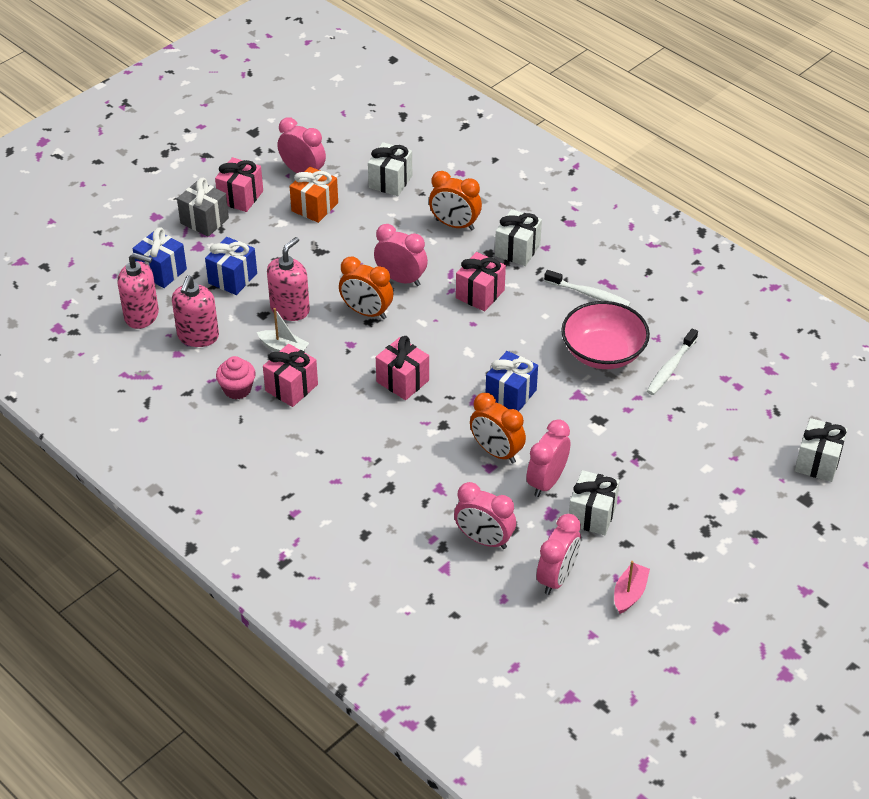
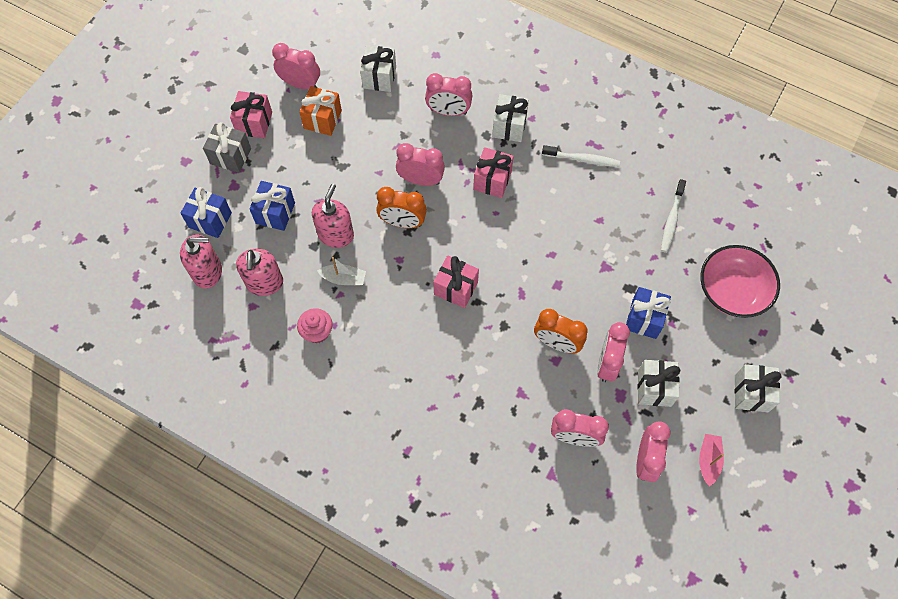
camera: 15 degrees left, 20 degrees up
pink gift [263,344,318,407] -> none
orange clock [429,171,482,231] -> pink clock [425,73,472,116]
blue gift [486,351,538,411] -> blue gift moved to [626,287,671,339]
pink bowl [561,301,650,369] -> pink bowl moved to [701,245,780,318]
white gift [795,418,848,482] -> white gift moved to [734,364,781,412]

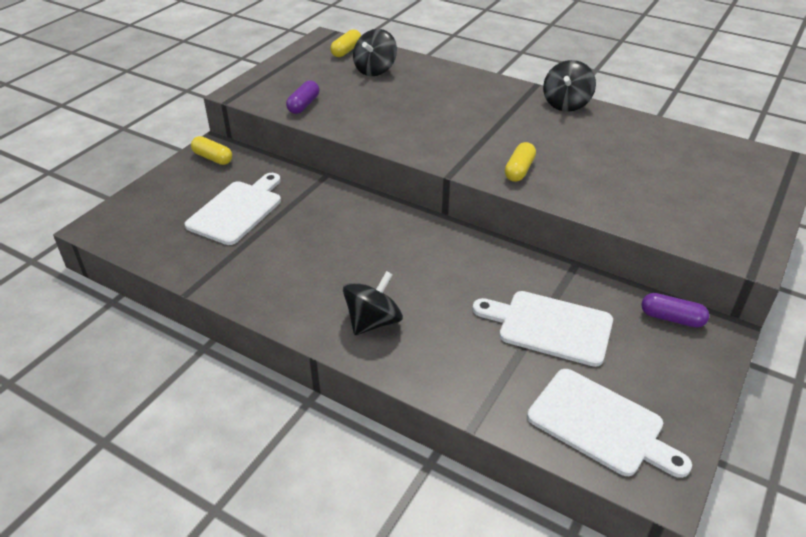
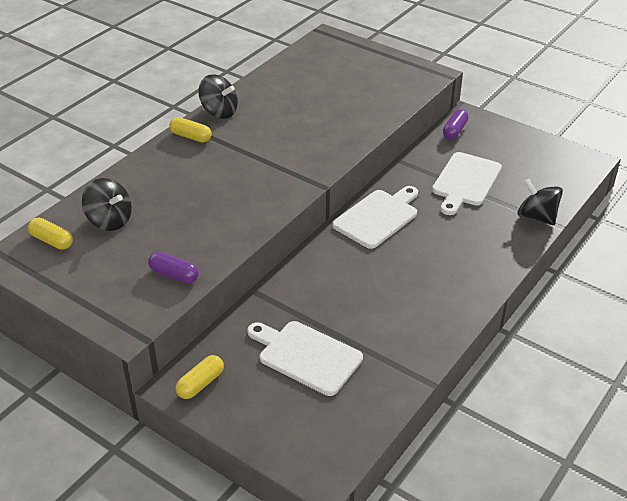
camera: 85 degrees left, 0 degrees up
black spinning top [343,271,403,335] -> black spinning top moved to [518,179,563,225]
yellow capsule [505,142,536,182] -> yellow capsule moved to [169,117,212,143]
white cutting board [527,369,692,478] -> white cutting board moved to [332,186,418,249]

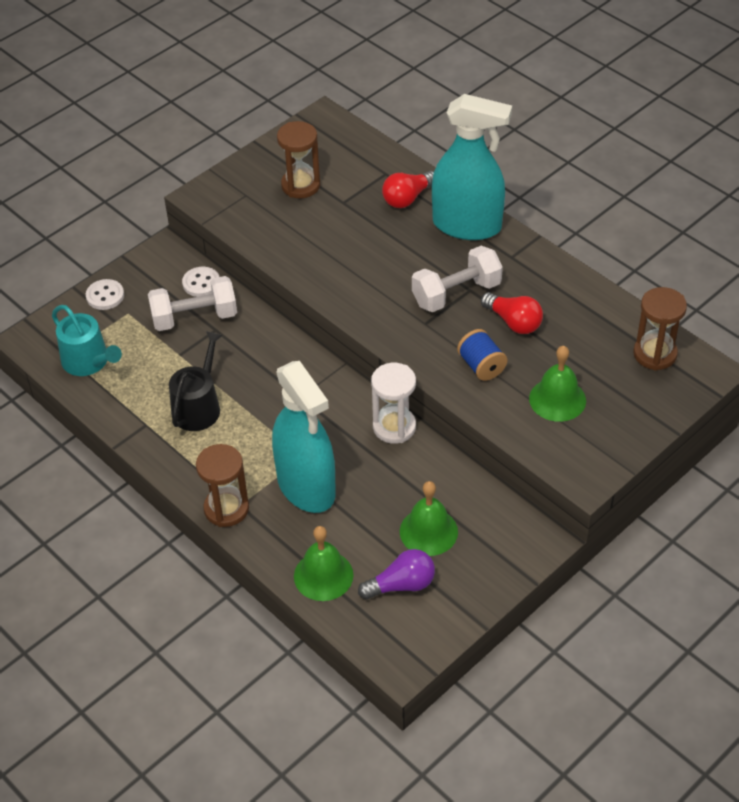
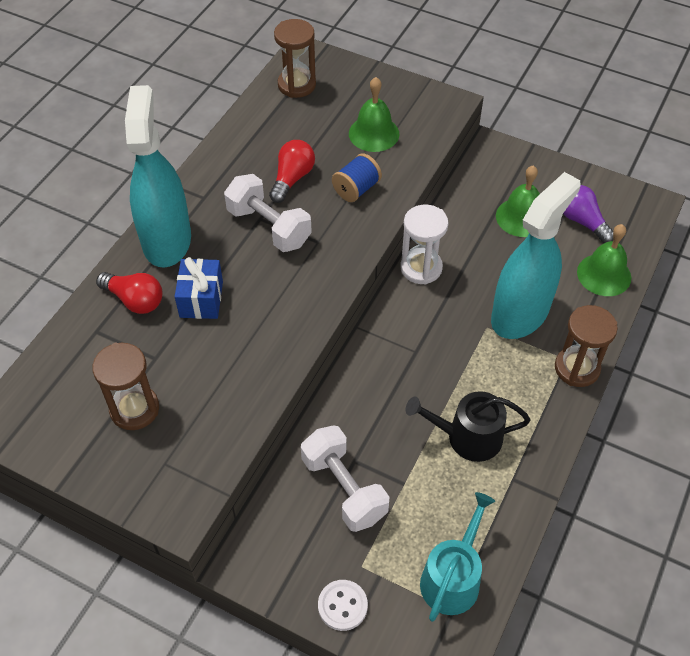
camera: 110 degrees left, 5 degrees up
white button [182,267,219,297] -> none
none -> blue gift [174,257,223,319]

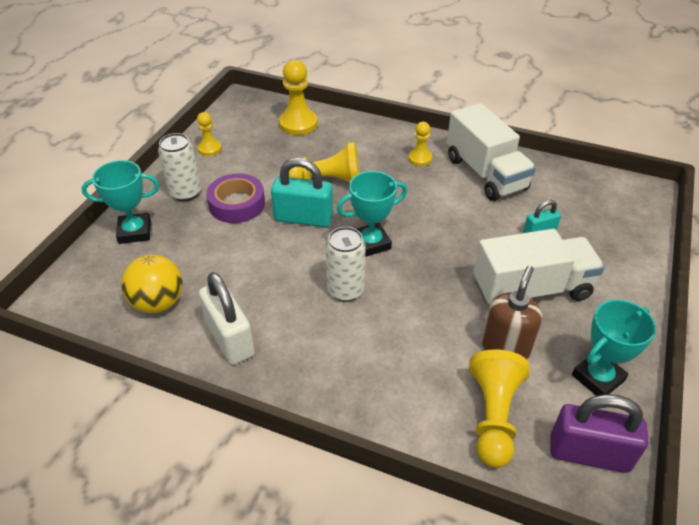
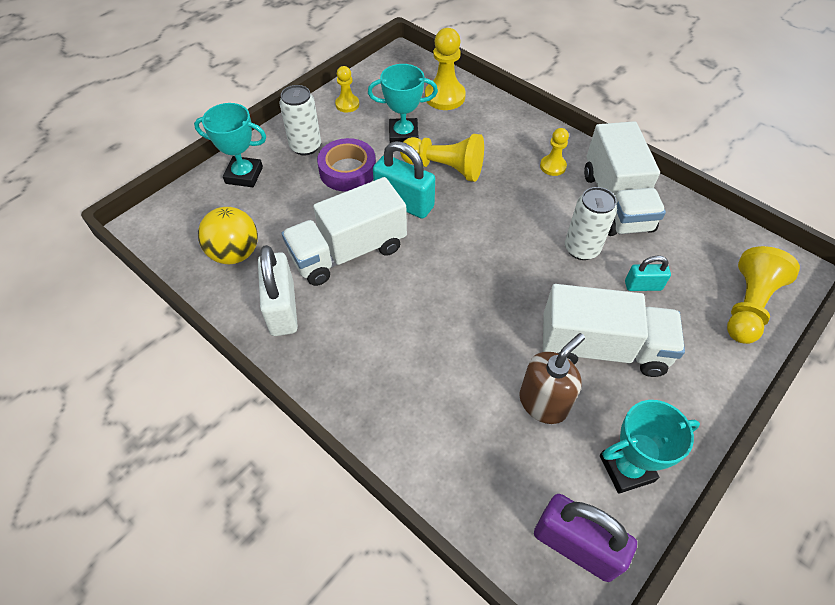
camera: 20 degrees right, 10 degrees up
white can [326,227,366,302] -> white can moved to [565,187,617,260]
turquoise trophy [337,171,407,257] -> turquoise trophy moved to [368,64,438,143]
yellow pawn [469,349,530,468] -> yellow pawn moved to [727,246,800,344]
none -> white truck [282,177,407,286]

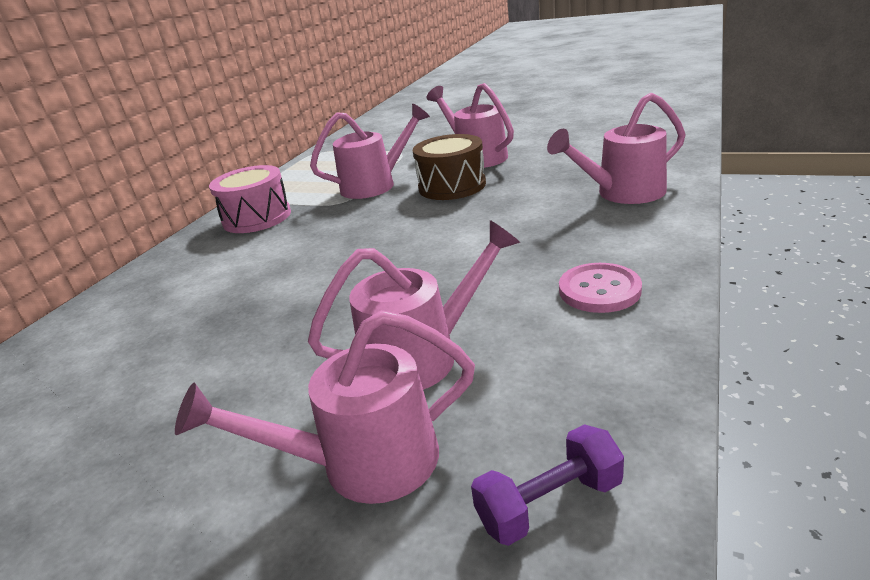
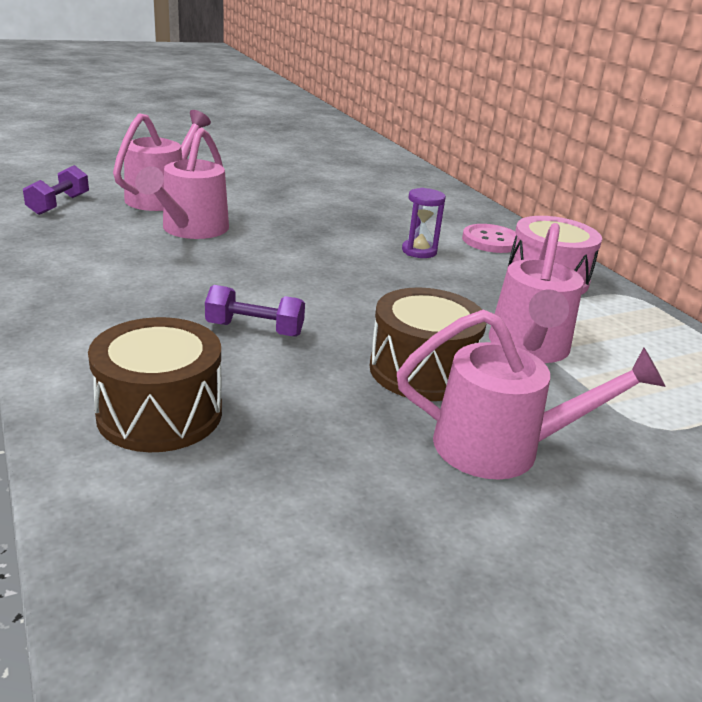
camera: 125 degrees right, 0 degrees up
pink watering can [547,93,686,204] -> brown drum [88,317,222,452]
pink button [559,263,642,313] -> pink button moved to [462,224,516,253]
none -> purple dumbbell [205,285,305,337]
none -> purple hourglass [402,188,446,258]

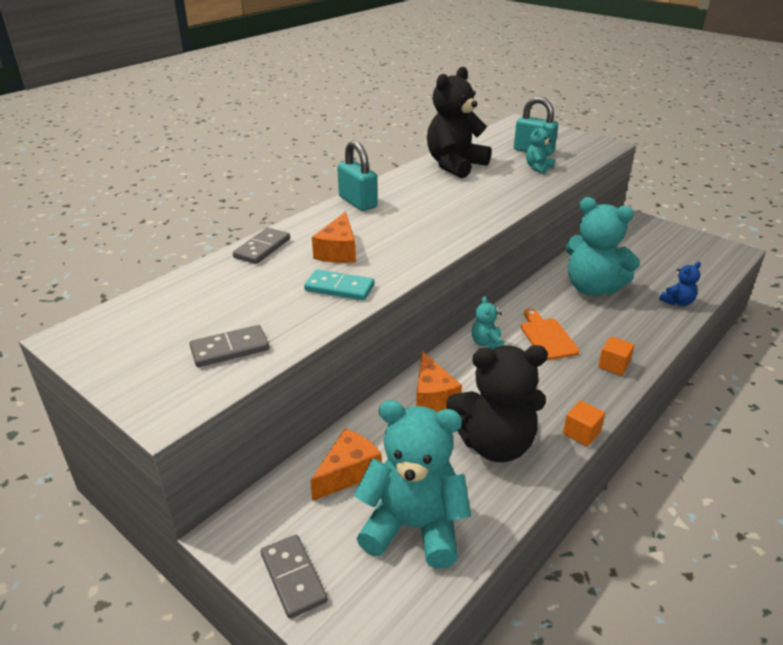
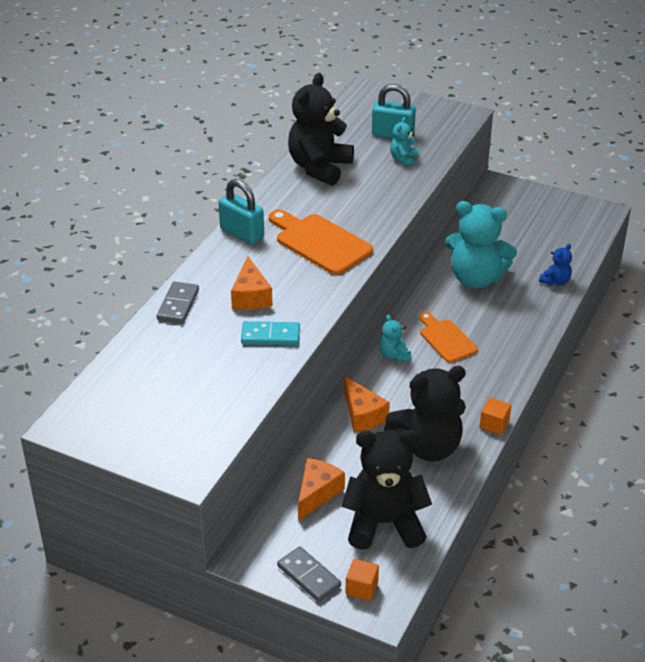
camera: 15 degrees left, 5 degrees up
grey domino [189,325,269,367] -> none
turquoise teddy bear [354,400,471,569] -> black teddy bear [342,430,432,550]
orange cube [598,336,634,376] -> orange cube moved to [346,559,379,601]
none -> orange cutting board [269,209,373,275]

- TRY IT: Beginning at the line that holds "camera: 15 degrees left, 5 degrees up", copy every line through the end of the entries exactly as given, and only those lines.

- YOUR SOLUTION:
camera: 15 degrees left, 5 degrees up
grey domino [189,325,269,367] -> none
turquoise teddy bear [354,400,471,569] -> black teddy bear [342,430,432,550]
orange cube [598,336,634,376] -> orange cube moved to [346,559,379,601]
none -> orange cutting board [269,209,373,275]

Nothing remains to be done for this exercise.